- [TASK DIRECTIONS]
Nothing is needed except the lines below that run from the one with "C6: 22nF (3V3, GND) -> 33nF (3V3, GND)" through the one with "SW2: switch (+15V, J2/1)", repeated exactly.

- [DATA SHOWN]
--------

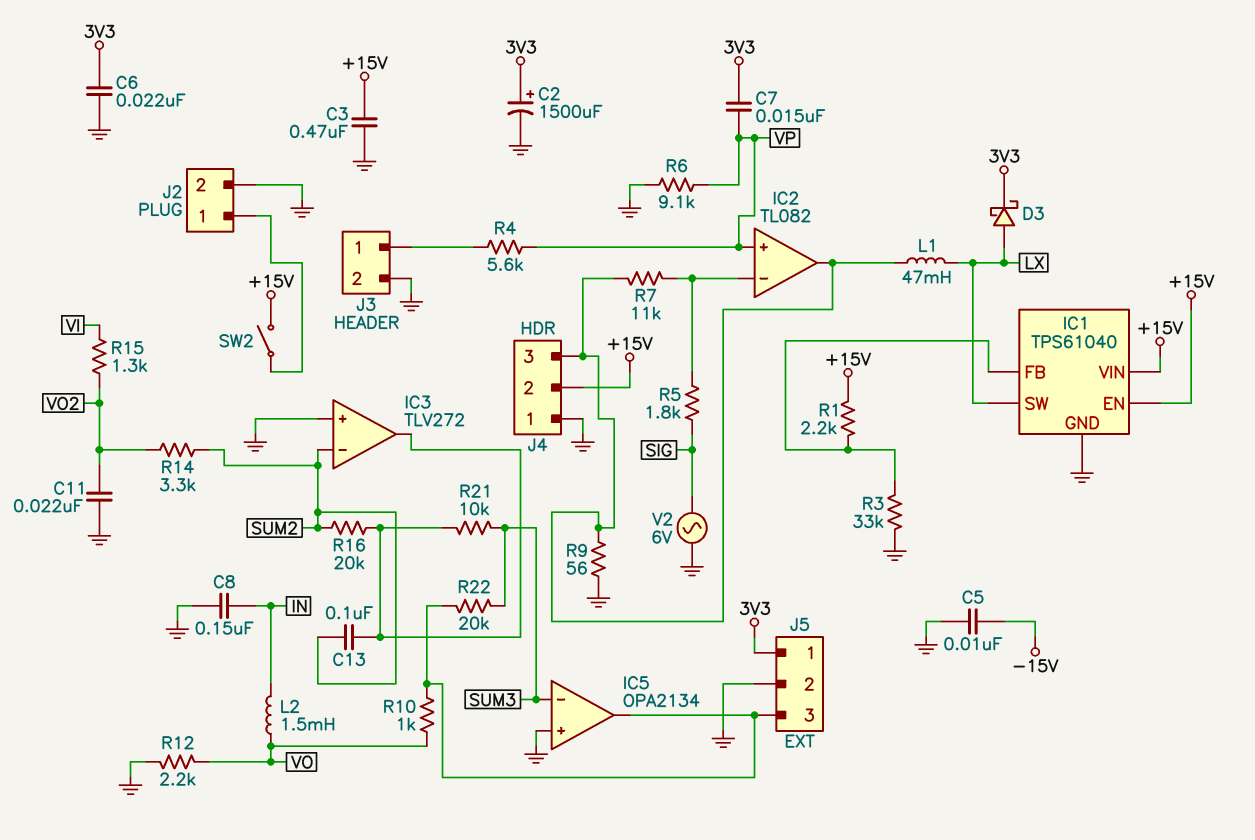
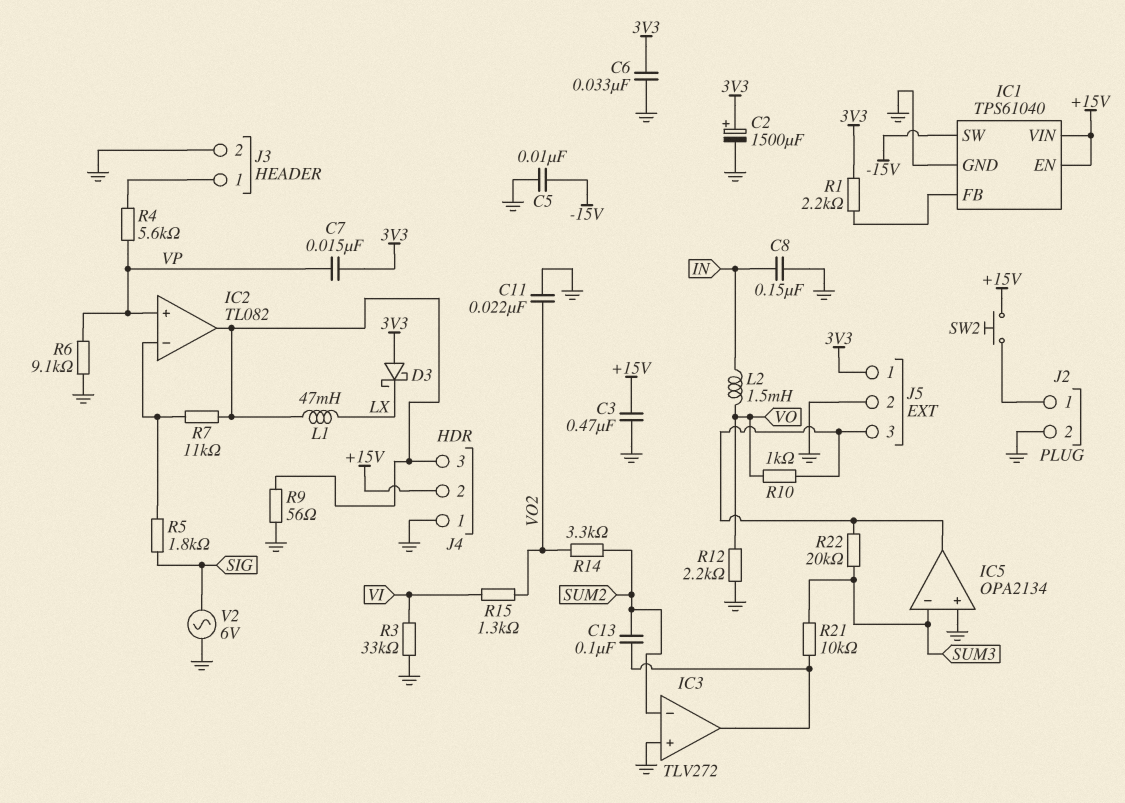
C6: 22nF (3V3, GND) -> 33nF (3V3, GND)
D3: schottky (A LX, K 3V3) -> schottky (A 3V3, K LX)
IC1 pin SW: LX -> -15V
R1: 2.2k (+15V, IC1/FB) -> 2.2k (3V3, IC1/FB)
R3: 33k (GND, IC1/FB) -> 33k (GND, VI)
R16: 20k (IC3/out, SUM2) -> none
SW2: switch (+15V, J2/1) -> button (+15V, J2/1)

--------

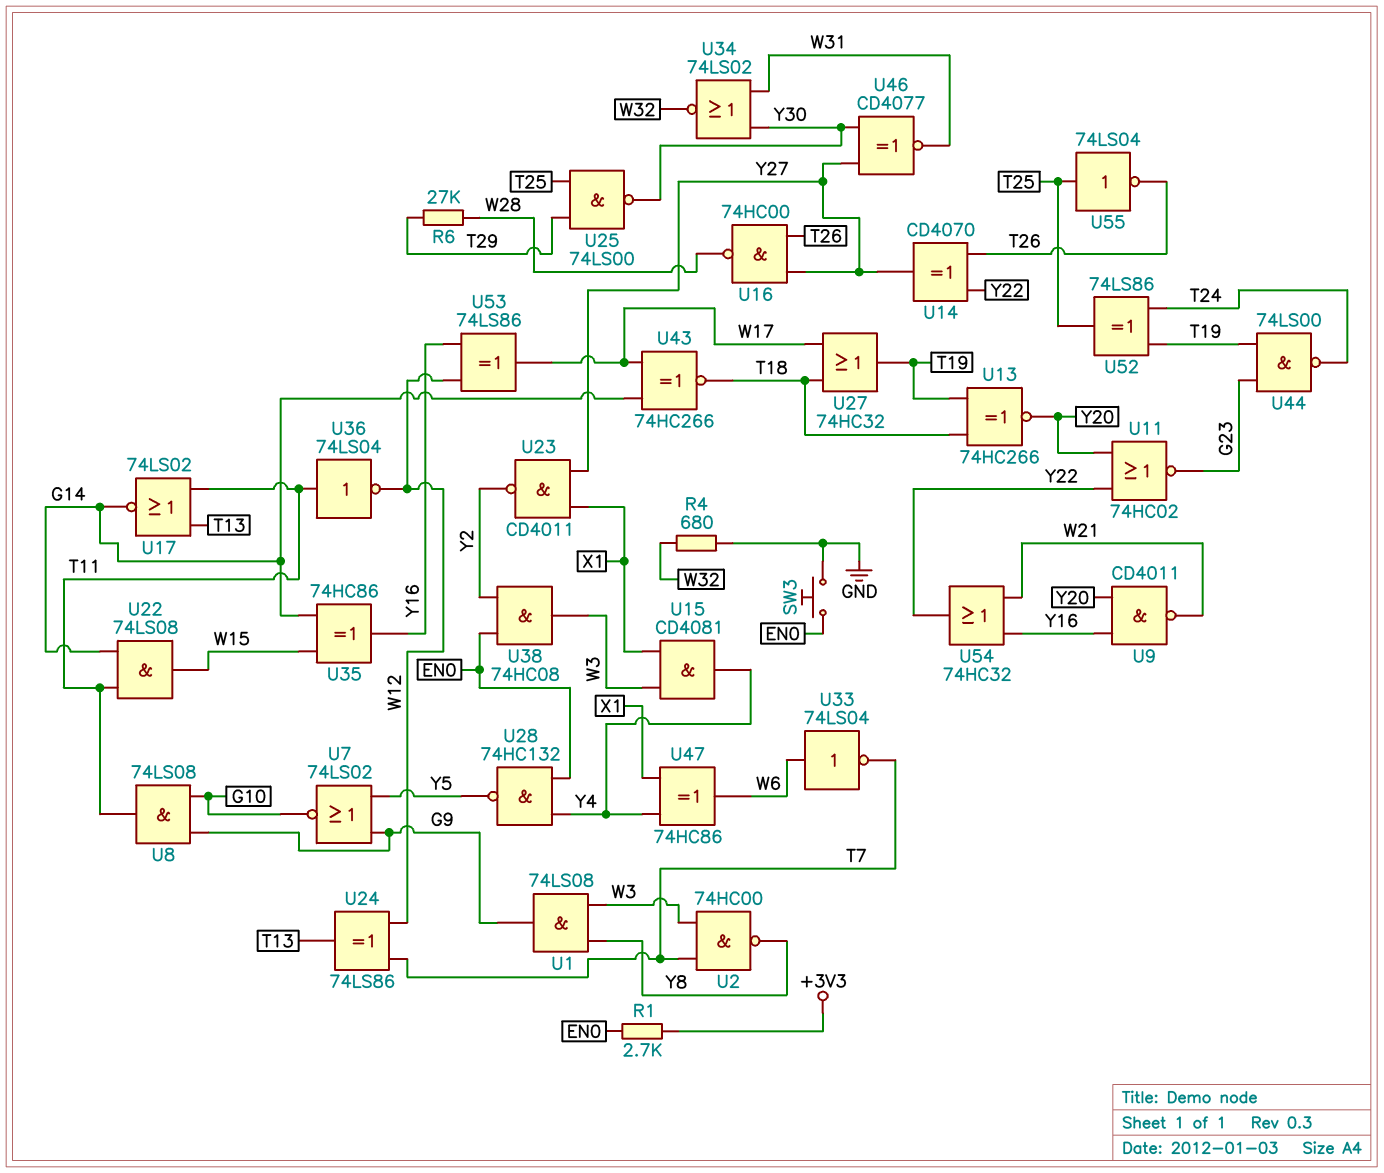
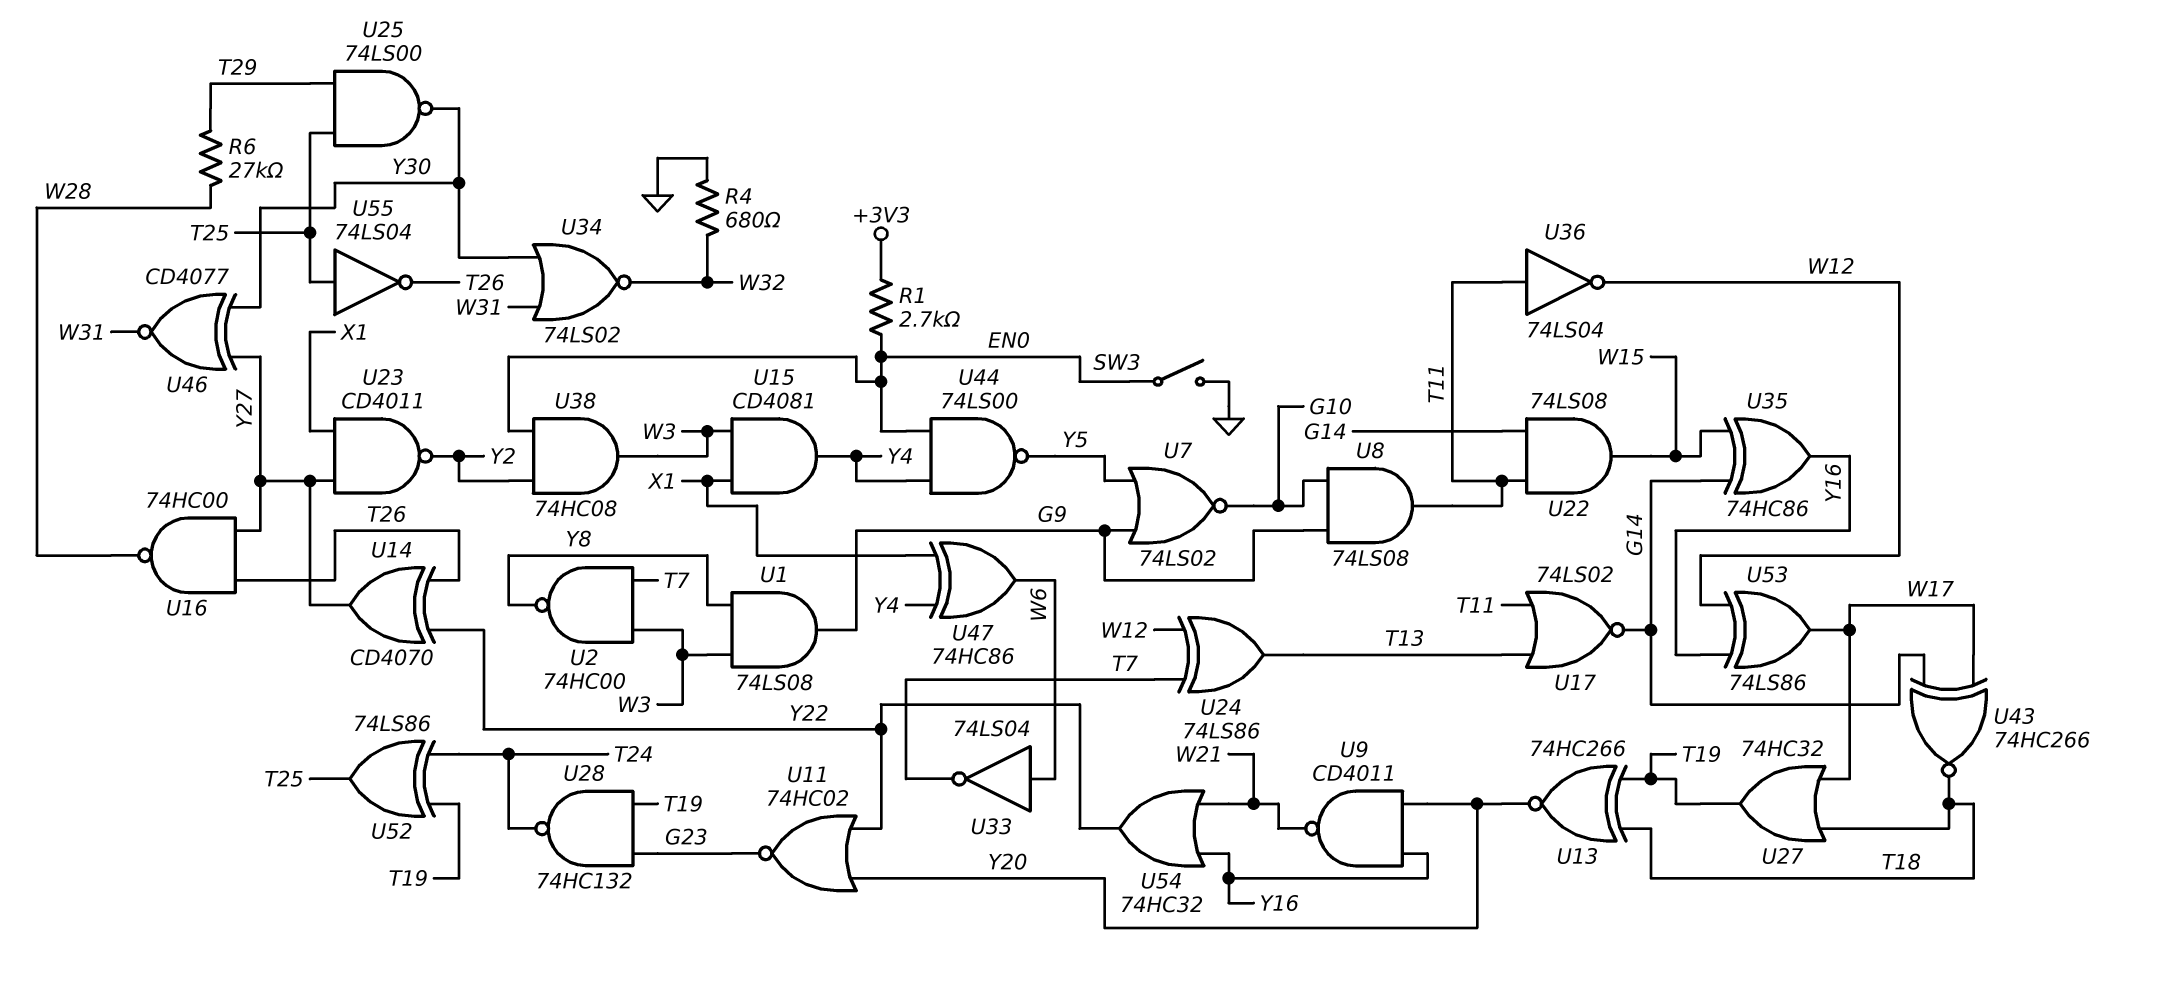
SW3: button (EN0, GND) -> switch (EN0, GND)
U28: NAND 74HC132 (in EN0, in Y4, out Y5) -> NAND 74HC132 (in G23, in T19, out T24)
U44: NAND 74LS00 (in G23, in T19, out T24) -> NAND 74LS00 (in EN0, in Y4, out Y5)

--------

- [PROBLEM SOLUTION]
C6: 22nF (3V3, GND) -> 33nF (3V3, GND)
D3: schottky (A LX, K 3V3) -> schottky (A 3V3, K LX)
IC1 pin SW: LX -> -15V
R1: 2.2k (+15V, IC1/FB) -> 2.2k (3V3, IC1/FB)
R3: 33k (GND, IC1/FB) -> 33k (GND, VI)
R16: 20k (IC3/out, SUM2) -> none
SW2: switch (+15V, J2/1) -> button (+15V, J2/1)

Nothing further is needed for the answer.